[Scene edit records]
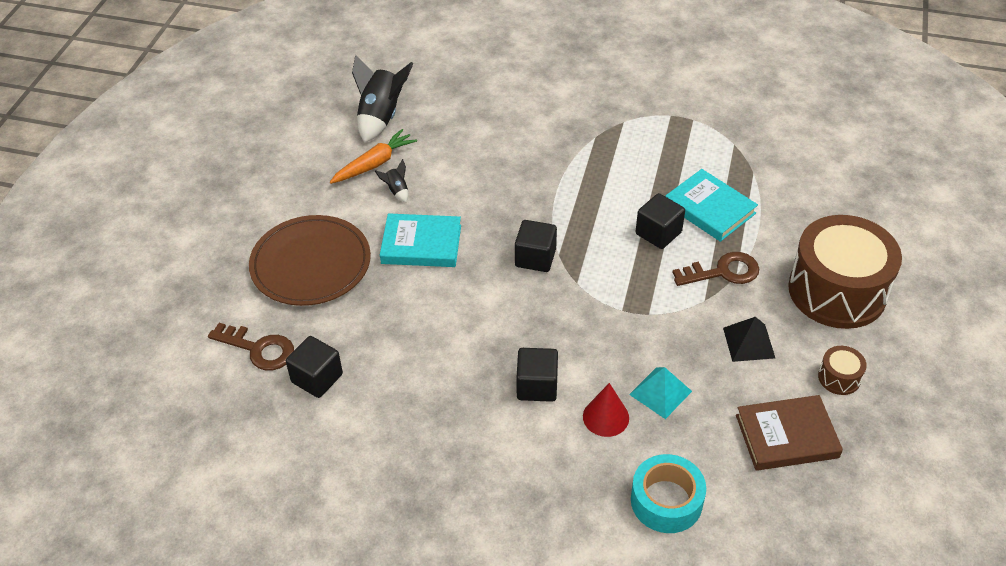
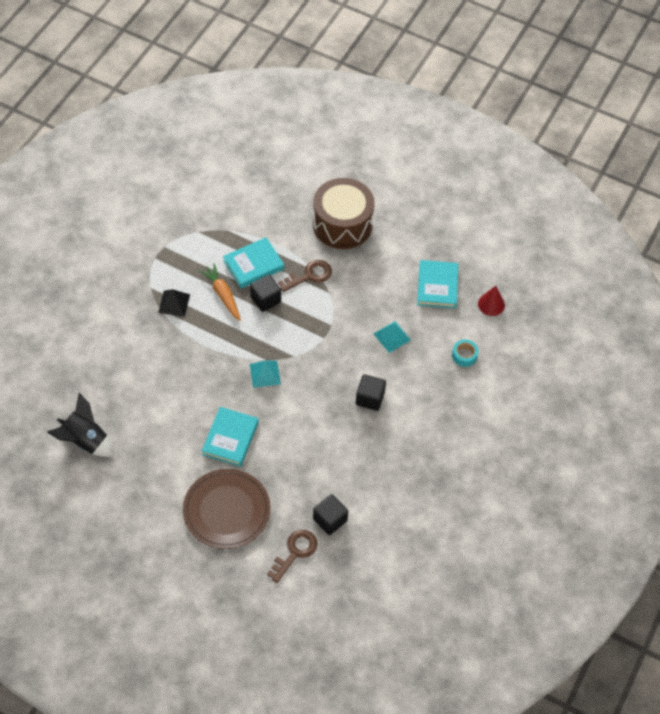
camera: 80 degrees left, 10 degrees up
(374, 164) = (137, 454): orange carrot -> orange carrot (222, 295)
(396, 191) = (171, 444): black rocket -> none
(535, 258) = (265, 374): black cube -> turquoise pyramid
(606, 417) = (402, 369): red cone -> red cone (491, 304)
(666, 501) = (464, 355): turquoise tape -> turquoise tape, size x0.63
(723, 272) = (309, 275): brown key -> brown key turned 60 degrees clockwise
(749, 342) = (368, 281): black pyramid -> black pyramid (174, 303)
(786, 436) = (437, 286): brown book -> turquoise book
(839, 378) = (405, 248): brown drum -> none

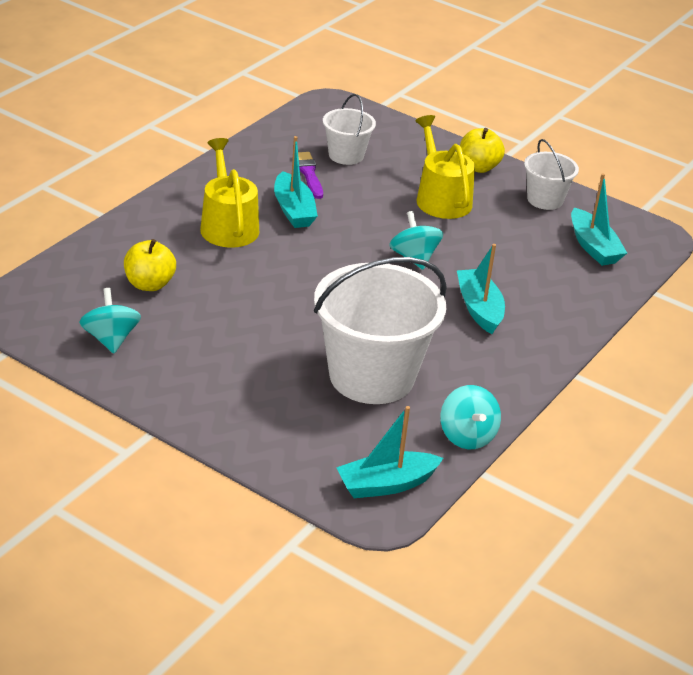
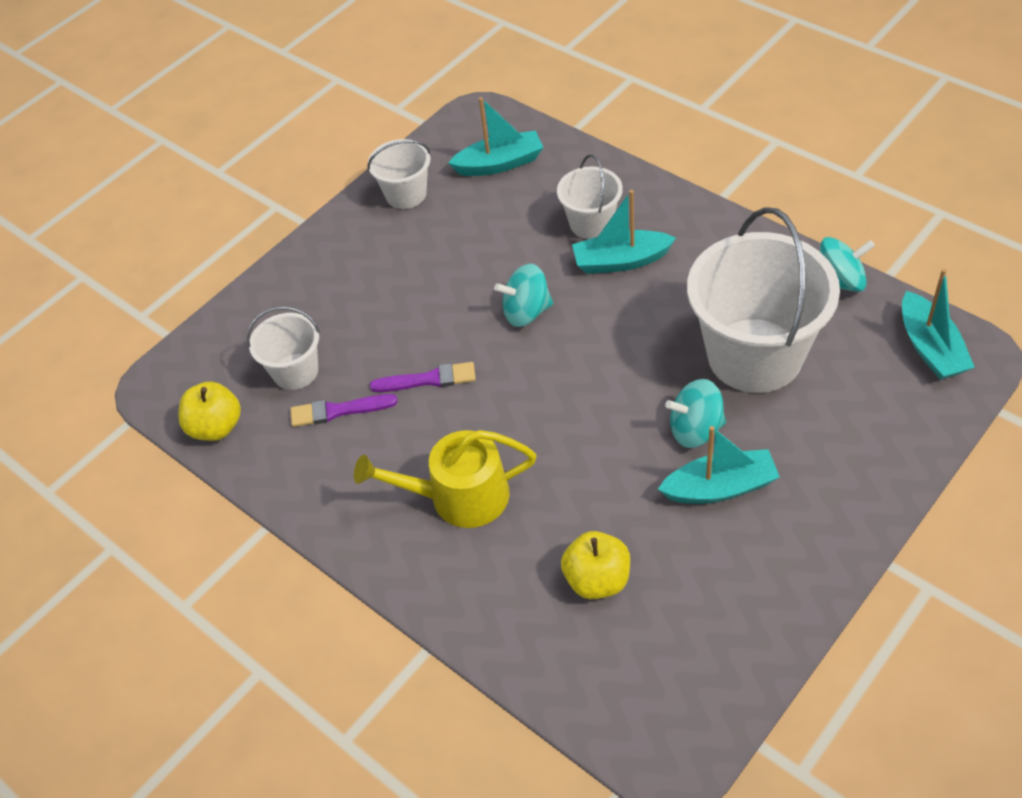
camera: 75 degrees left, 15 degrees up
(110, 339) = (720, 616): turquoise spinning top -> turquoise spinning top (695, 429)
(293, 210) = (424, 426): turquoise boat -> turquoise boat (720, 487)
(340, 212) = (428, 379): none -> purple brush
(441, 198) = (400, 283): yellow watering can -> none
(478, 167) = (333, 246): yellow apple -> yellow apple (216, 427)
(524, 294) = (591, 223): none -> white bucket

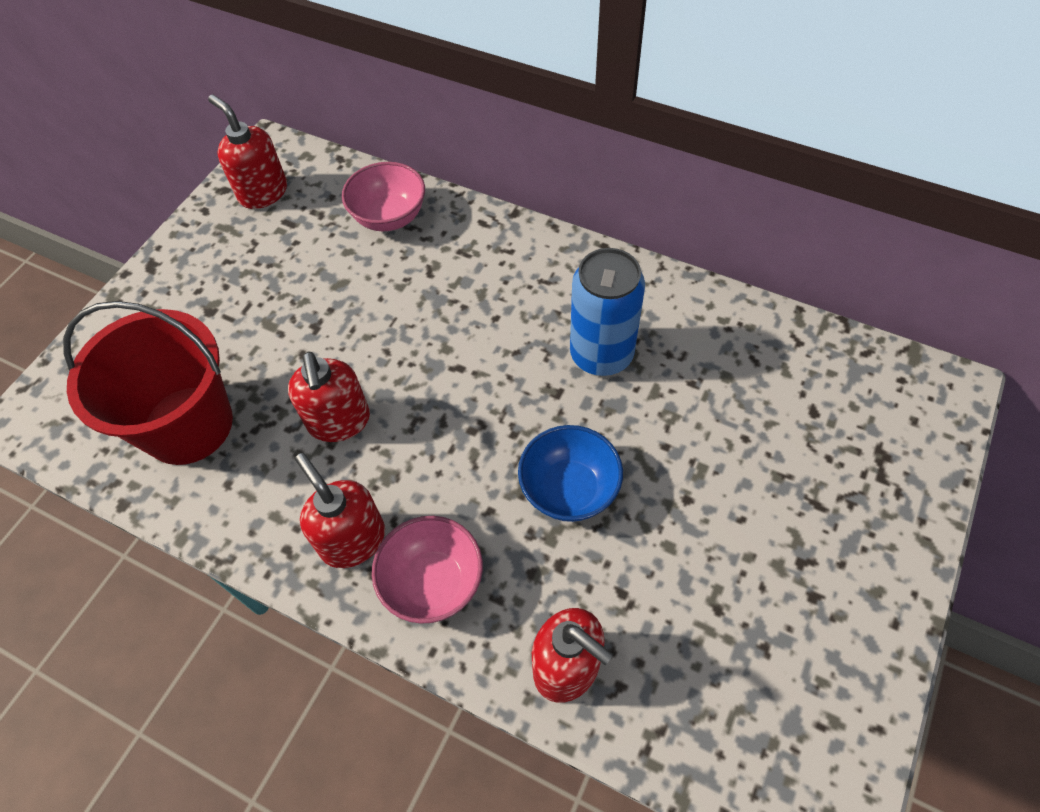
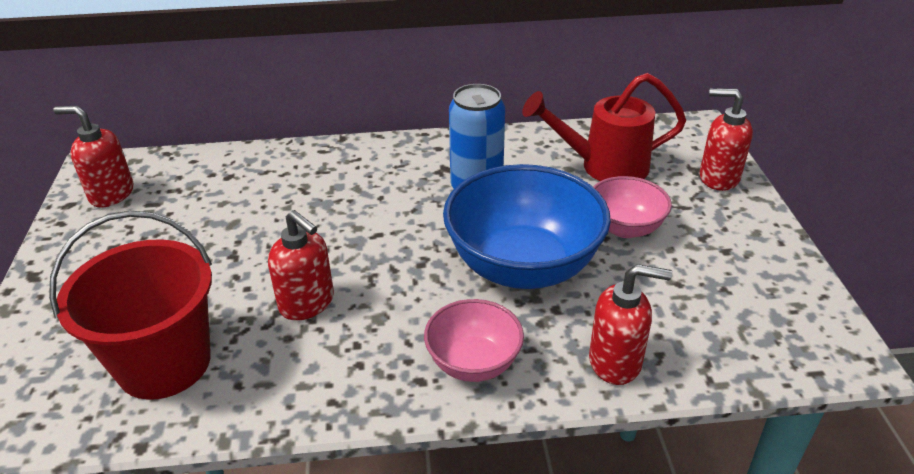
camera: 35 degrees left, 20 degrees down
(352, 540) = (384, 368): red soap dispenser -> red soap dispenser (718, 178)
(389, 217) = (242, 172): pink bowl -> pink bowl (625, 228)
(569, 490) = (523, 266): blue bowl -> blue bowl, size x1.86
(770, 395) = (604, 167): none -> red watering can

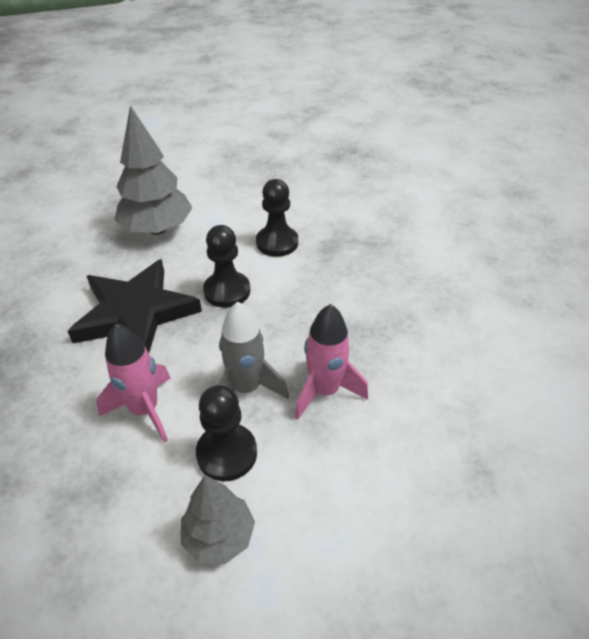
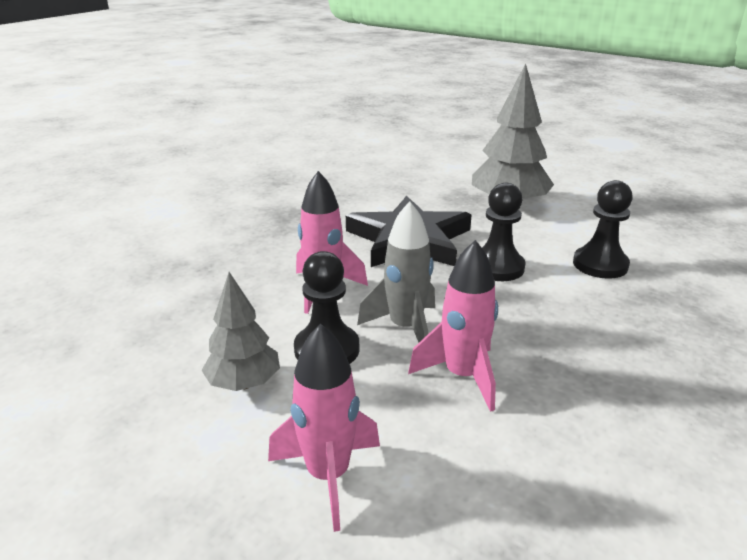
camera: 55 degrees right, 15 degrees down
(362, 529) = (328, 476): none -> pink rocket

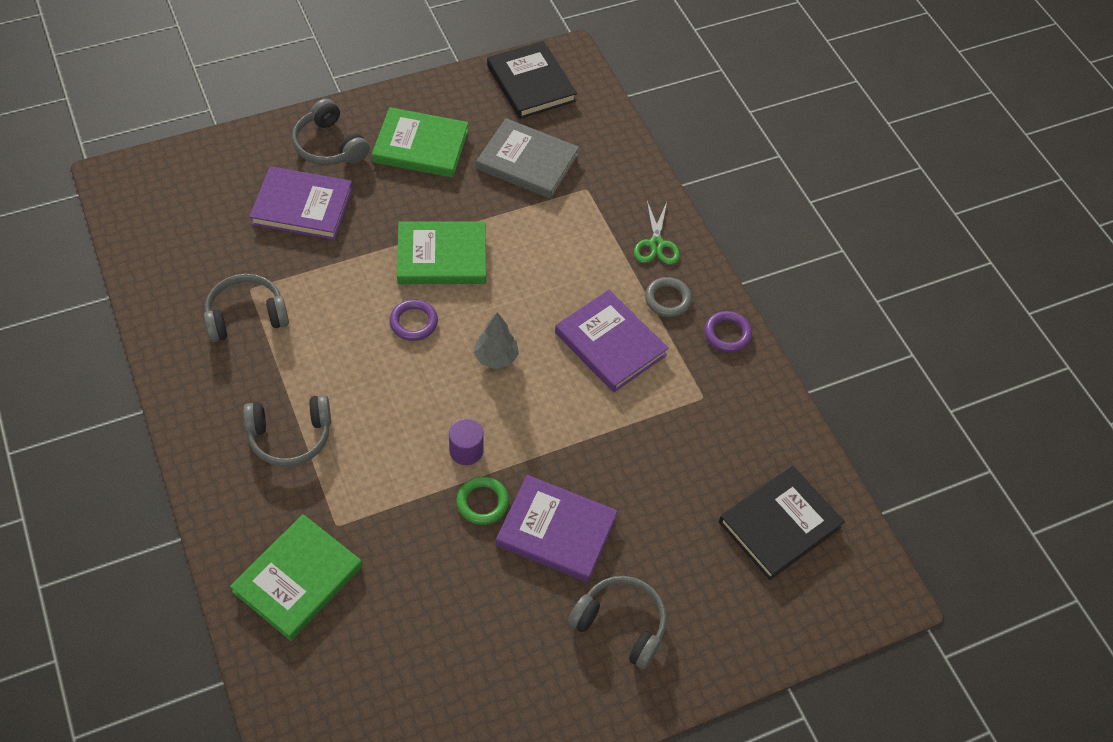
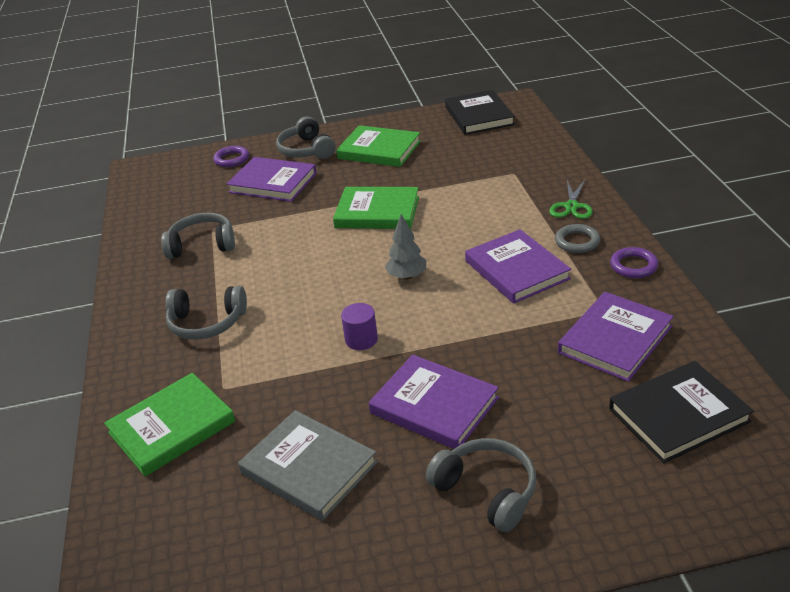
camera: 20 degrees right, 20 degrees down
(413, 322) = (340, 252): purple ring -> purple ring (231, 159)
(482, 502) = (366, 379): green ring -> none
(527, 162) = (465, 158): grey book -> grey book (309, 468)
(717, 436) = (615, 340): none -> purple book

AIM OF THE EXERCISE:
Return, from the data above, each line in which the string "left" appears.

SOLUTION BELOW:
camera: 80 degrees left, 10 degrees up
camera: 75 degrees left, 15 degrees up
camera: 35 degrees left, 20 degrees down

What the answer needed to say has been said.